EXERCISE REQUIREMENTS
Write out the material below again, line for line, without any images.

**** DATA SEGMENT

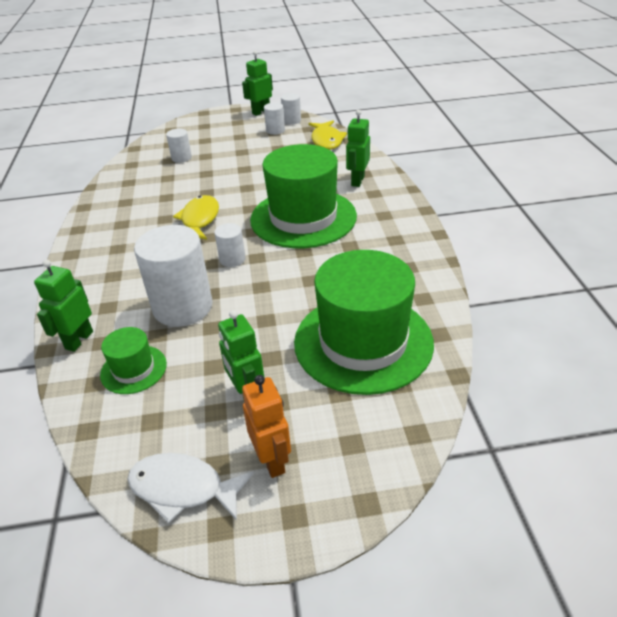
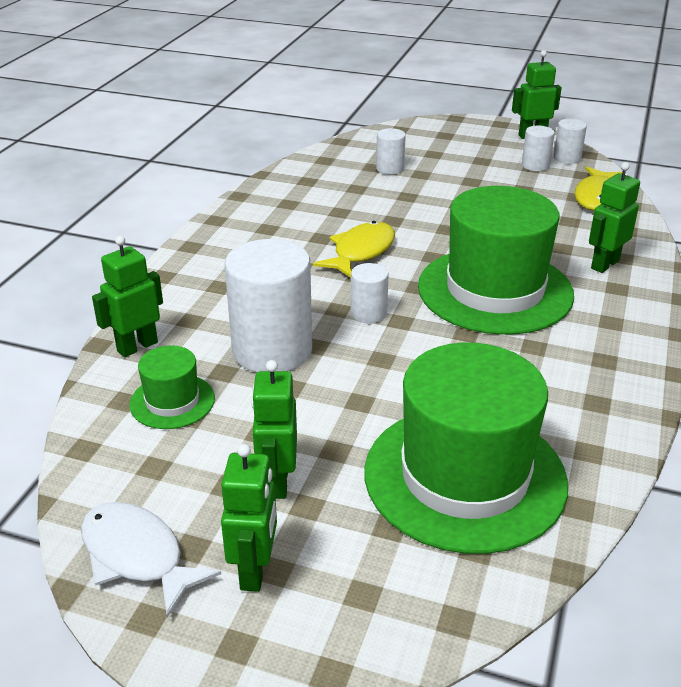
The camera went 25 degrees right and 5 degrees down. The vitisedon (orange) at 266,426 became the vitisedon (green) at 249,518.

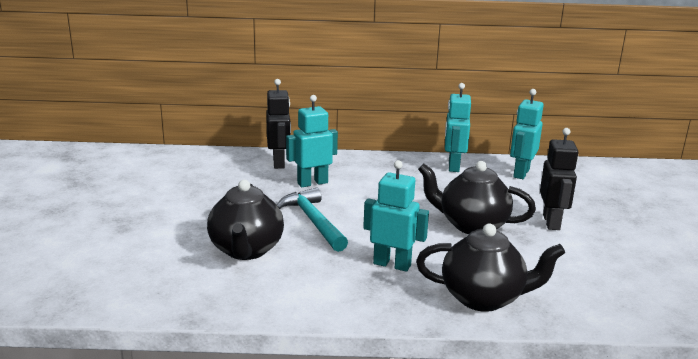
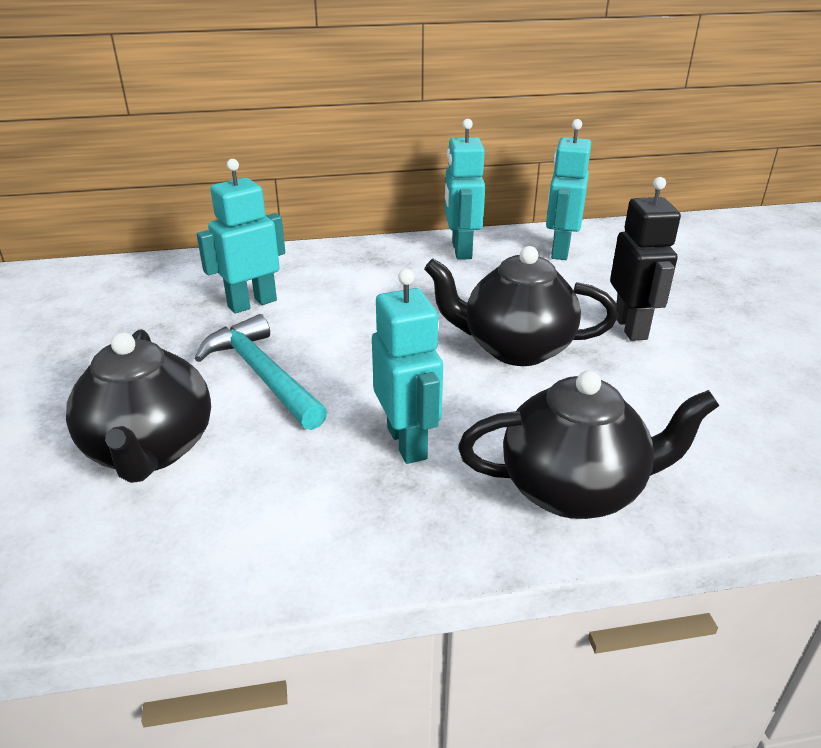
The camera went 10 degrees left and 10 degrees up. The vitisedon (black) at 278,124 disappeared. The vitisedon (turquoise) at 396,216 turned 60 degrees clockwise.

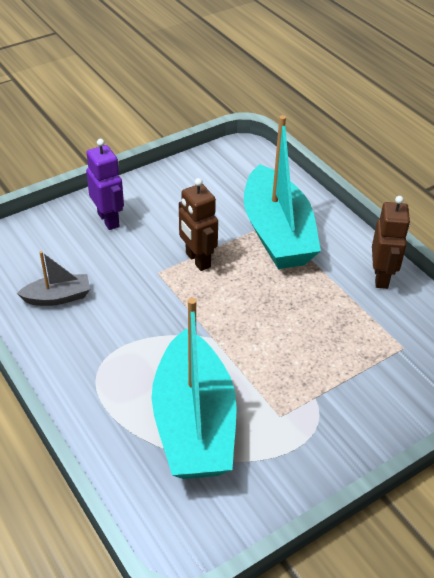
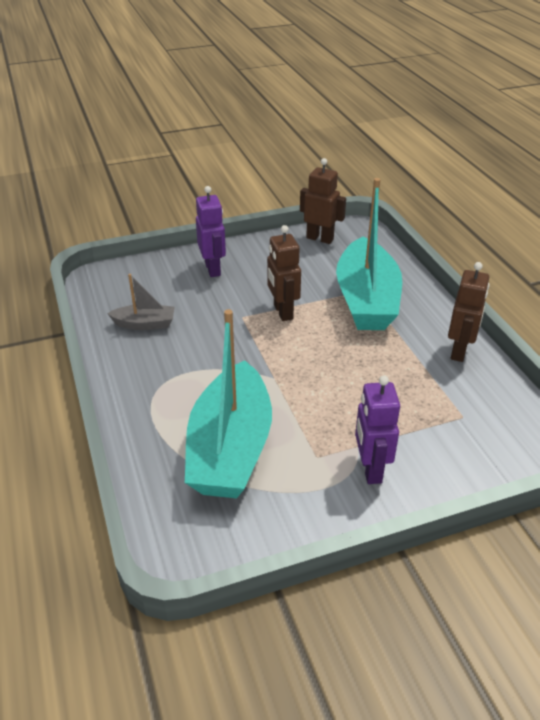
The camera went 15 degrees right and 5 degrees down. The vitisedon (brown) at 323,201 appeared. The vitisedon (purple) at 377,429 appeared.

********

SOLUTION FOR THIS TASK
The camera went 25 degrees right and 5 degrees down. The vitisedon (orange) at 266,426 became the vitisedon (green) at 249,518.

The camera went 10 degrees left and 10 degrees up. The vitisedon (black) at 278,124 disappeared. The vitisedon (turquoise) at 396,216 turned 60 degrees clockwise.

The camera went 15 degrees right and 5 degrees down. The vitisedon (brown) at 323,201 appeared. The vitisedon (purple) at 377,429 appeared.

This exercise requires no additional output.